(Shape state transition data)

*** Block opens ***

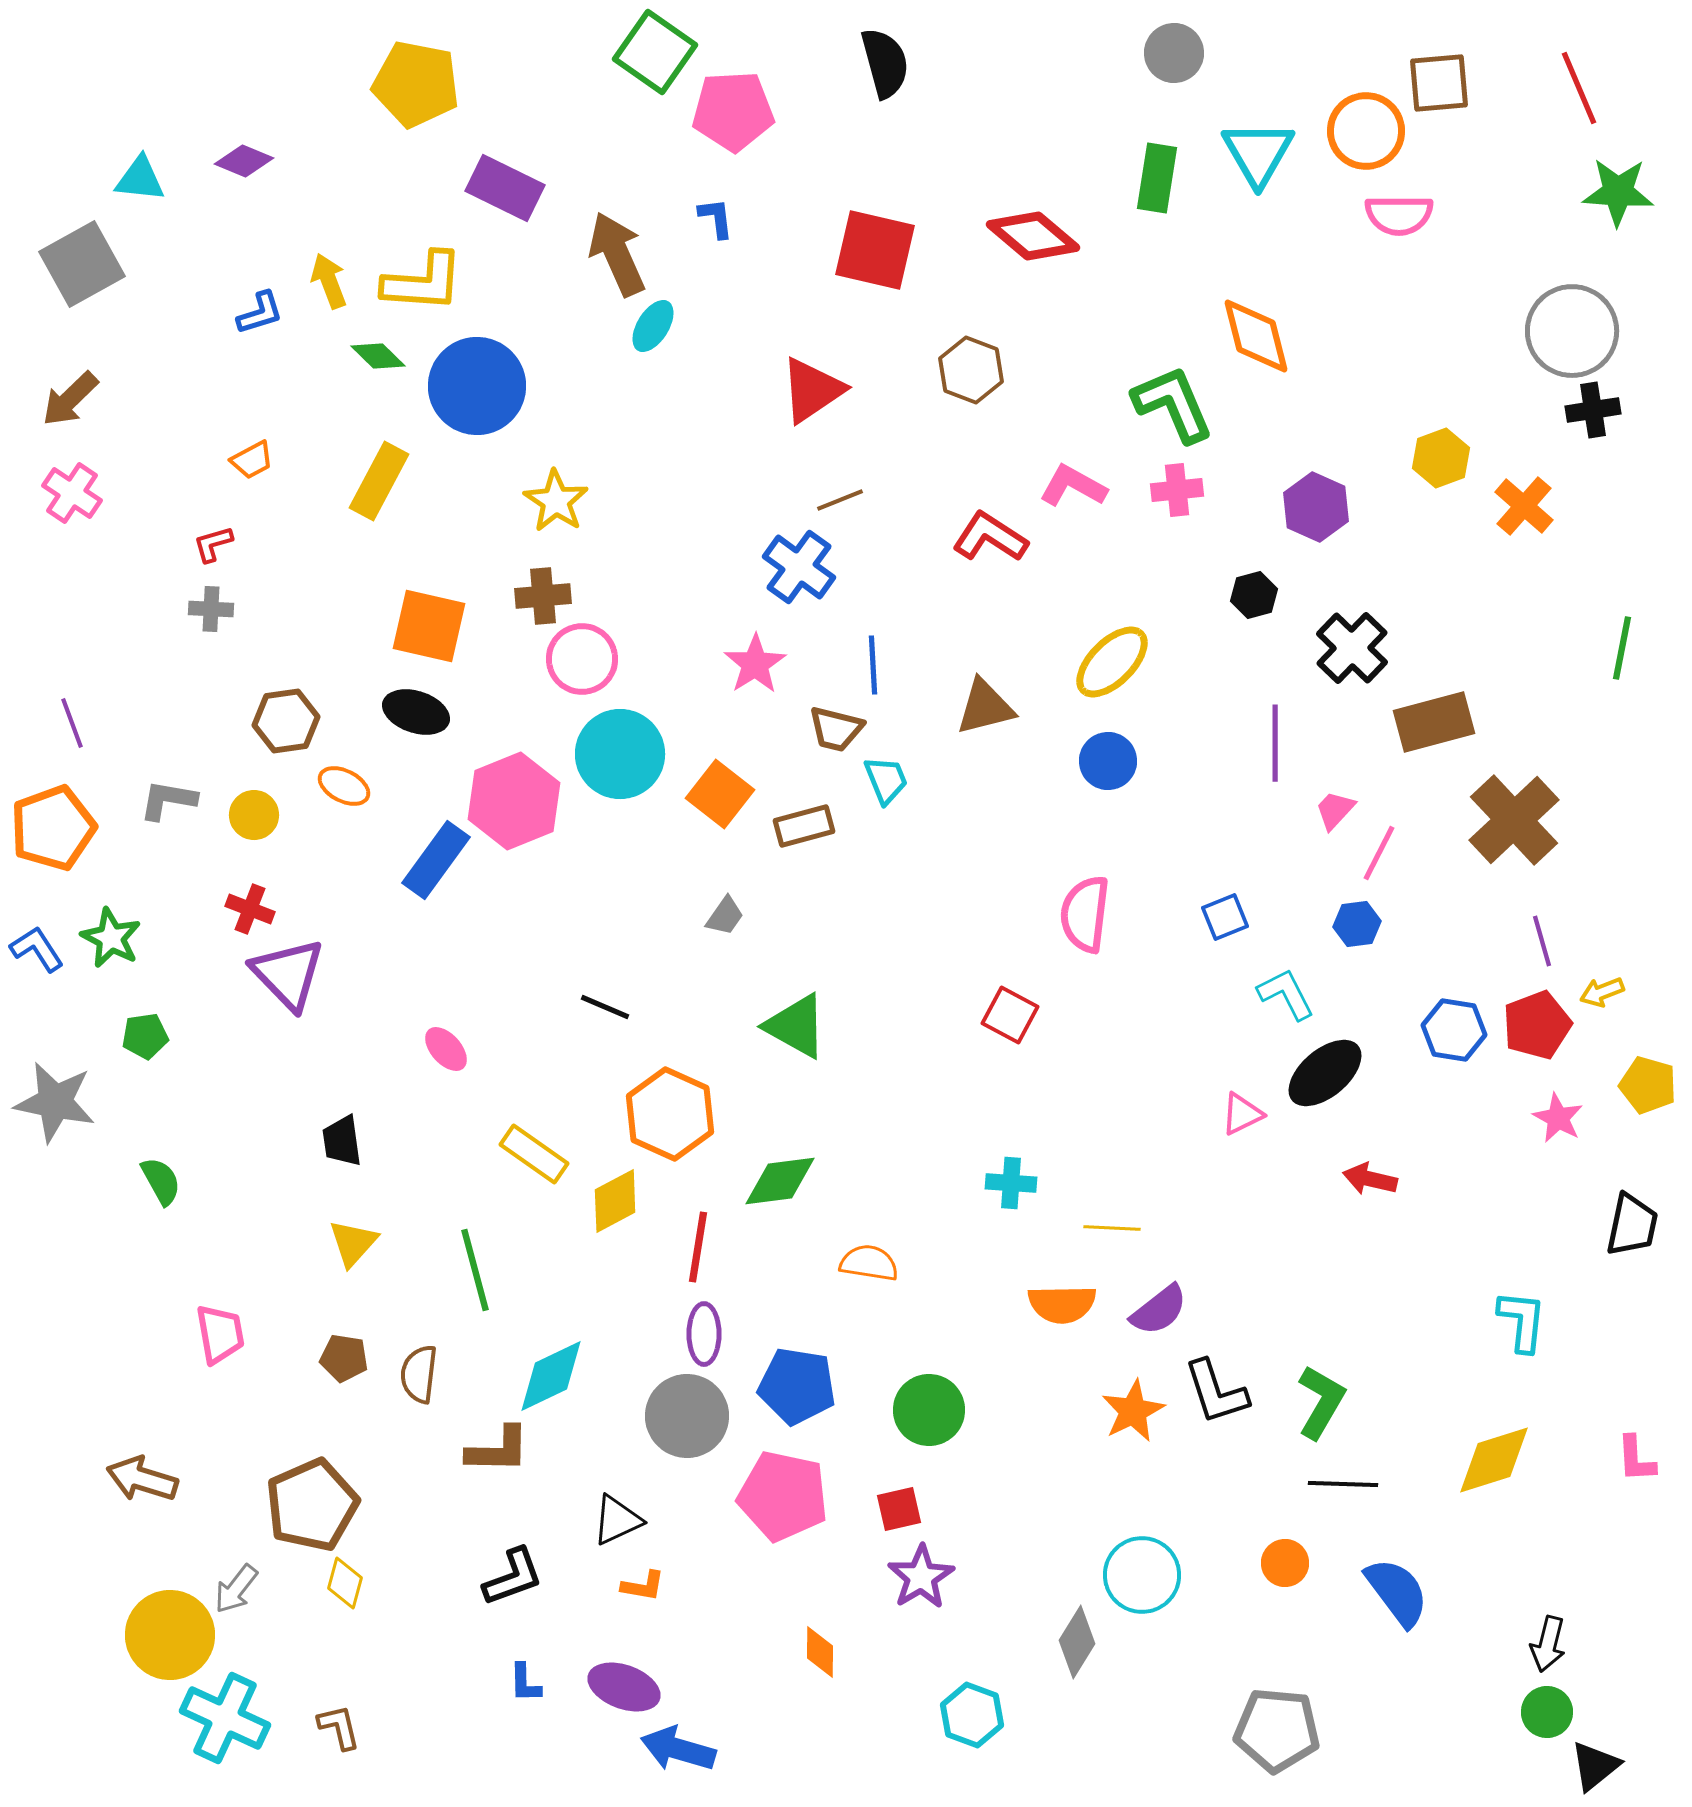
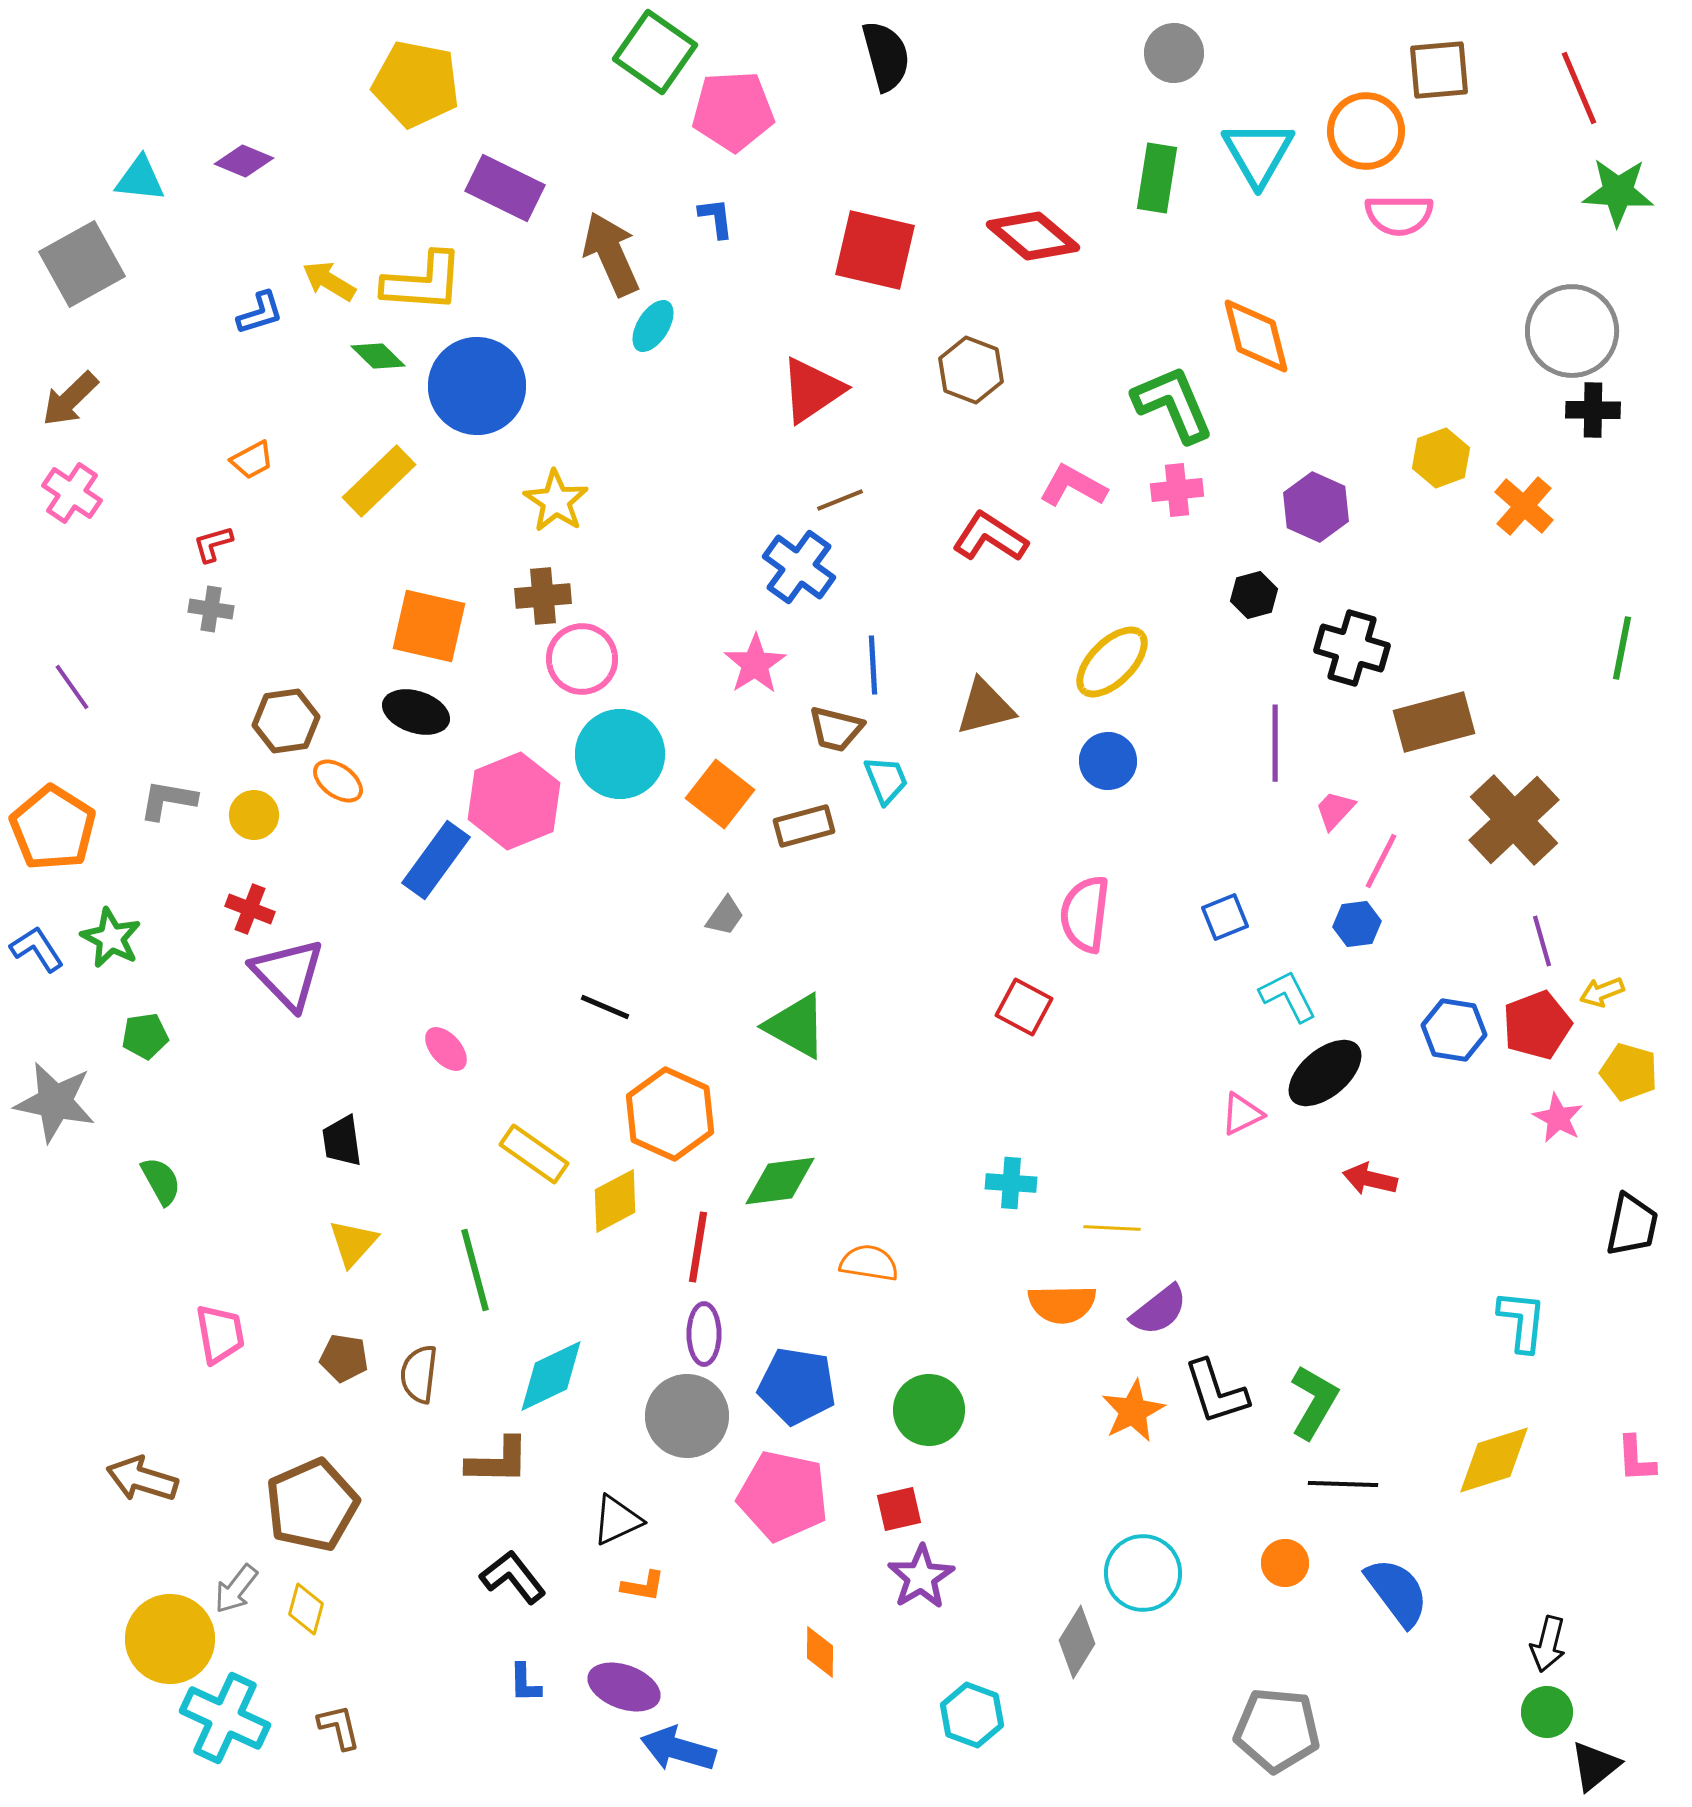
black semicircle at (885, 63): moved 1 px right, 7 px up
brown square at (1439, 83): moved 13 px up
brown arrow at (617, 254): moved 6 px left
yellow arrow at (329, 281): rotated 38 degrees counterclockwise
black cross at (1593, 410): rotated 10 degrees clockwise
yellow rectangle at (379, 481): rotated 18 degrees clockwise
gray cross at (211, 609): rotated 6 degrees clockwise
black cross at (1352, 648): rotated 28 degrees counterclockwise
purple line at (72, 723): moved 36 px up; rotated 15 degrees counterclockwise
orange ellipse at (344, 786): moved 6 px left, 5 px up; rotated 9 degrees clockwise
orange pentagon at (53, 828): rotated 20 degrees counterclockwise
pink line at (1379, 853): moved 2 px right, 8 px down
cyan L-shape at (1286, 994): moved 2 px right, 2 px down
red square at (1010, 1015): moved 14 px right, 8 px up
yellow pentagon at (1648, 1085): moved 19 px left, 13 px up
green L-shape at (1321, 1402): moved 7 px left
brown L-shape at (498, 1450): moved 11 px down
cyan circle at (1142, 1575): moved 1 px right, 2 px up
black L-shape at (513, 1577): rotated 108 degrees counterclockwise
yellow diamond at (345, 1583): moved 39 px left, 26 px down
yellow circle at (170, 1635): moved 4 px down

*** Block closes ***

Brief:
I would like the data copied exactly as it stands, with no pictures included.

Solution below:
black semicircle at (885, 63): moved 1 px right, 7 px up
brown square at (1439, 83): moved 13 px up
brown arrow at (617, 254): moved 6 px left
yellow arrow at (329, 281): rotated 38 degrees counterclockwise
black cross at (1593, 410): rotated 10 degrees clockwise
yellow rectangle at (379, 481): rotated 18 degrees clockwise
gray cross at (211, 609): rotated 6 degrees clockwise
black cross at (1352, 648): rotated 28 degrees counterclockwise
purple line at (72, 723): moved 36 px up; rotated 15 degrees counterclockwise
orange ellipse at (344, 786): moved 6 px left, 5 px up; rotated 9 degrees clockwise
orange pentagon at (53, 828): rotated 20 degrees counterclockwise
pink line at (1379, 853): moved 2 px right, 8 px down
cyan L-shape at (1286, 994): moved 2 px right, 2 px down
red square at (1010, 1015): moved 14 px right, 8 px up
yellow pentagon at (1648, 1085): moved 19 px left, 13 px up
green L-shape at (1321, 1402): moved 7 px left
brown L-shape at (498, 1450): moved 11 px down
cyan circle at (1142, 1575): moved 1 px right, 2 px up
black L-shape at (513, 1577): rotated 108 degrees counterclockwise
yellow diamond at (345, 1583): moved 39 px left, 26 px down
yellow circle at (170, 1635): moved 4 px down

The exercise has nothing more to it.